**Data items:**
"""

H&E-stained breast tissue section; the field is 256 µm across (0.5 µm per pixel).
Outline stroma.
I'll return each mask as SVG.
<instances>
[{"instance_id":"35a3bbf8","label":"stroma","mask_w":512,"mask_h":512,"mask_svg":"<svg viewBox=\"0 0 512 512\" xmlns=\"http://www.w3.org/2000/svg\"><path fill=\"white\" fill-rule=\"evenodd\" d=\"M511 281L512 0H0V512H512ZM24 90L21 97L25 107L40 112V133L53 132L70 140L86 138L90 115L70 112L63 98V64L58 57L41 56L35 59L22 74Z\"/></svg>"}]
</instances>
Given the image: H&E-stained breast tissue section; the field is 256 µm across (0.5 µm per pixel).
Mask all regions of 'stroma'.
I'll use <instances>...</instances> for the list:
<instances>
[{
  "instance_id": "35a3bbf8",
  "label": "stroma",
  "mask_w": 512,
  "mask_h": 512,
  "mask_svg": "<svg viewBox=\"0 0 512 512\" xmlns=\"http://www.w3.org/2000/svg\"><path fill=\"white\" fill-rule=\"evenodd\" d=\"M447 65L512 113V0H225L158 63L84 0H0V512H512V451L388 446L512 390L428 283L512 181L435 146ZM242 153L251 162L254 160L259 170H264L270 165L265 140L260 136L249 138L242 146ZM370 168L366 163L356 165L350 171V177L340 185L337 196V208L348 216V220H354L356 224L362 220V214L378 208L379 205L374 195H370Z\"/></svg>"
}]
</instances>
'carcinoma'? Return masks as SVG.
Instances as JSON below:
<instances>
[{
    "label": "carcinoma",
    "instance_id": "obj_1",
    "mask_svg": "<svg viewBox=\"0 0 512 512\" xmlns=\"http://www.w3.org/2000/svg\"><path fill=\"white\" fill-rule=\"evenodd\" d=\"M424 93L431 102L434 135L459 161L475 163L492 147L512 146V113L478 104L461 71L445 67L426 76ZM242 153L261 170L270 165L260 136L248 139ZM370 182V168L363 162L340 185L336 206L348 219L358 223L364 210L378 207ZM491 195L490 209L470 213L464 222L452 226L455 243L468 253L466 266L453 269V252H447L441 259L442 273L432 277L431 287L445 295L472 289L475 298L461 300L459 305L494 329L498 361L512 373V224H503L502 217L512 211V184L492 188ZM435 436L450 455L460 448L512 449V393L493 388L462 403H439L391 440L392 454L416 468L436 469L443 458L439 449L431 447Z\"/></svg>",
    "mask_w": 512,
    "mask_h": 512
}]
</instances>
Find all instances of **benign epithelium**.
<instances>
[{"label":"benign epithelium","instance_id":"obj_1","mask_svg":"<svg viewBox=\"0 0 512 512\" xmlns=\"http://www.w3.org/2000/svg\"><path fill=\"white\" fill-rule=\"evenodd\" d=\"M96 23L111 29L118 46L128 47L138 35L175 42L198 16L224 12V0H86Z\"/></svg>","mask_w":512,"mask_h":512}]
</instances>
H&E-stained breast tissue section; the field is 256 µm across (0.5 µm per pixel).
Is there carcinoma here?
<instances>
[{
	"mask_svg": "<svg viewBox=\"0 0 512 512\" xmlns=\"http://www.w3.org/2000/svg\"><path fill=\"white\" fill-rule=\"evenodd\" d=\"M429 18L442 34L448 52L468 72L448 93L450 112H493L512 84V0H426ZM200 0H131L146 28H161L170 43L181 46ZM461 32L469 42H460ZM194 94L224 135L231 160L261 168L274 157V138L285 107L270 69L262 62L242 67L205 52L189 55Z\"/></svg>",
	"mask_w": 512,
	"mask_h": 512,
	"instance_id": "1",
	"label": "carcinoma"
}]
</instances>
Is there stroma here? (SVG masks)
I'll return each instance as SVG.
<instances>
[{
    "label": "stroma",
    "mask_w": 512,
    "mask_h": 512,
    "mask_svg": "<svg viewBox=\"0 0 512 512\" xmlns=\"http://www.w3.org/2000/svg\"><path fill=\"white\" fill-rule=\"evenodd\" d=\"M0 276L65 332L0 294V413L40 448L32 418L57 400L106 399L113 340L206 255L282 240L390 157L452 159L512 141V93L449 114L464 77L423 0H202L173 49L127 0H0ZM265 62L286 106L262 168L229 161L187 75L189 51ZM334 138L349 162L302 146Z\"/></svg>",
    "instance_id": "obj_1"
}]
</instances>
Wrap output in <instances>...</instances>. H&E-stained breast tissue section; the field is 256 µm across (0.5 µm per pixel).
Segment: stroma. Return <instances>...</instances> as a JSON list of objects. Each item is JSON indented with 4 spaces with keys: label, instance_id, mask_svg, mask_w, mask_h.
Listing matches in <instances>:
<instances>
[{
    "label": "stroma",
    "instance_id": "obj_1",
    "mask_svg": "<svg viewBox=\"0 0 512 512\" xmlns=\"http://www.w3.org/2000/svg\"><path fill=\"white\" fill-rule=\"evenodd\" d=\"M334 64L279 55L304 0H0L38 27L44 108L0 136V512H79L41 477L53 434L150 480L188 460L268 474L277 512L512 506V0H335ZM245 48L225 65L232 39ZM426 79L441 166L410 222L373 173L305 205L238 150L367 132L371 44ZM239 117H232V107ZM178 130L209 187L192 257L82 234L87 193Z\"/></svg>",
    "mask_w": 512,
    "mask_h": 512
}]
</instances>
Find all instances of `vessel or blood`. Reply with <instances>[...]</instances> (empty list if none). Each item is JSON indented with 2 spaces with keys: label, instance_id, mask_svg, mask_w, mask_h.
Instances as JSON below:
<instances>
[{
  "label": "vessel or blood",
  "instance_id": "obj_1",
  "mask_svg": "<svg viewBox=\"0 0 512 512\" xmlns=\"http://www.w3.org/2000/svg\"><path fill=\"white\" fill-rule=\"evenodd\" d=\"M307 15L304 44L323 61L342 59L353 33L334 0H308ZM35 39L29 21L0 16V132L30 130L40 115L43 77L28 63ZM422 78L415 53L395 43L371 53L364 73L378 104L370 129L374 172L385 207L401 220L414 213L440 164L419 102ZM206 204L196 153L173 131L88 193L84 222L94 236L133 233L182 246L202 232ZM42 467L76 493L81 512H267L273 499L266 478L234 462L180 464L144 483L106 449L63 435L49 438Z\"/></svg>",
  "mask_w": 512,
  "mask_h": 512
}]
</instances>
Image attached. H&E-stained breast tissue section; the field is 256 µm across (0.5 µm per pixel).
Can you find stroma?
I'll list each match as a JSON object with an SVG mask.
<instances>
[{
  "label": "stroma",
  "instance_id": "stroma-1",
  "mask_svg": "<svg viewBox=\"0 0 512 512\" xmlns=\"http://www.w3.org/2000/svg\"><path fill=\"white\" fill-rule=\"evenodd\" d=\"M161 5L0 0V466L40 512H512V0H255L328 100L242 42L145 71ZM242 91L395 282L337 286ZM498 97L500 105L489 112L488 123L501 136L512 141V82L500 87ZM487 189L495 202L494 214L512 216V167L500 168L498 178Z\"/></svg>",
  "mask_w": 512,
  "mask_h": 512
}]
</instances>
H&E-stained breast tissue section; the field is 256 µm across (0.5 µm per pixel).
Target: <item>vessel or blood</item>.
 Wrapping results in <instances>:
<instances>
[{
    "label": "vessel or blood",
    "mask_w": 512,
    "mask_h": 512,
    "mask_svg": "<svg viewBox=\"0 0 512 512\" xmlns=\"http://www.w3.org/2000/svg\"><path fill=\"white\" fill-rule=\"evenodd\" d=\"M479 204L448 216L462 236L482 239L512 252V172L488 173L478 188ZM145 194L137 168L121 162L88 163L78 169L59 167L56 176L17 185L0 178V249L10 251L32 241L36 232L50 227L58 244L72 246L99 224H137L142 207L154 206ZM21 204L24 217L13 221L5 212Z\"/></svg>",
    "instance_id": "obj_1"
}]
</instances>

"""

**Task to carry out:** Return exactly the lines that run from the top of the listing above to the line containing "Given the image: H&E-stained", please, keeping both end lines and leaving out everything else.

**Exercise output:**
H&E-stained breast tissue section; the field is 256 µm across (0.5 µm per pixel).
Outline stroma.
I'll return each mask as SVG.
<instances>
[{"instance_id":"35a3bbf8","label":"stroma","mask_w":512,"mask_h":512,"mask_svg":"<svg viewBox=\"0 0 512 512\" xmlns=\"http://www.w3.org/2000/svg\"><path fill=\"white\" fill-rule=\"evenodd\" d=\"M511 281L512 0H0V512H512ZM24 90L21 97L25 107L40 112V133L53 132L70 140L86 138L90 115L70 112L63 98V64L58 57L41 56L35 59L22 74Z\"/></svg>"}]
</instances>
Given the image: H&E-stained breast tissue section; the field is 256 µm across (0.5 µm per pixel).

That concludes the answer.